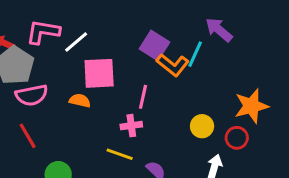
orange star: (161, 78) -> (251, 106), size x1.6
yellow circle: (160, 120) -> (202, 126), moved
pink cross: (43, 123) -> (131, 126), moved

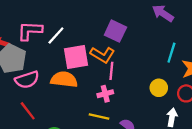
cyan line: (195, 54) -> (171, 53), moved
orange L-shape: (173, 65) -> (102, 55), moved
orange semicircle: (80, 101) -> (64, 79), size x1.6

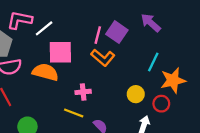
purple square: (115, 31) -> (117, 32), moved
orange L-shape: (102, 55) -> (103, 58), moved
pink line: (111, 71) -> (98, 35), moved

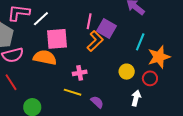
purple square: (117, 32) -> (106, 28), moved
orange L-shape: (103, 58) -> (95, 41), turned -80

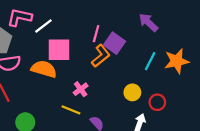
orange star: (159, 57) -> (177, 61), moved
pink cross: (80, 73) -> (81, 89), turned -32

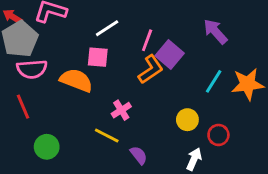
white line: (43, 26) -> (107, 28), moved
pink square: (59, 50) -> (98, 57), size x0.7

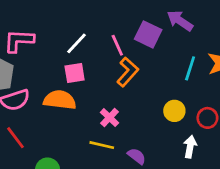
pink line: (147, 40) -> (117, 45), turned -30
purple square: (170, 55) -> (148, 34), moved

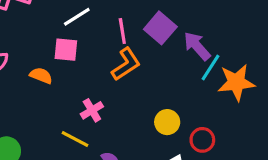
purple arrow: (180, 21) -> (197, 46), moved
cyan line: (190, 68) -> (210, 67), moved
orange semicircle: (60, 100) -> (41, 76), size x0.6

•••••

— Instruction —
Go through the material and copy each line that contains "pink".

— Answer below —
pink cross: (43, 123) -> (131, 126), moved
pink line: (111, 71) -> (98, 35), moved
pink cross: (80, 73) -> (81, 89), turned -32
pink square: (59, 50) -> (98, 57), size x0.7
pink line: (147, 40) -> (117, 45), turned -30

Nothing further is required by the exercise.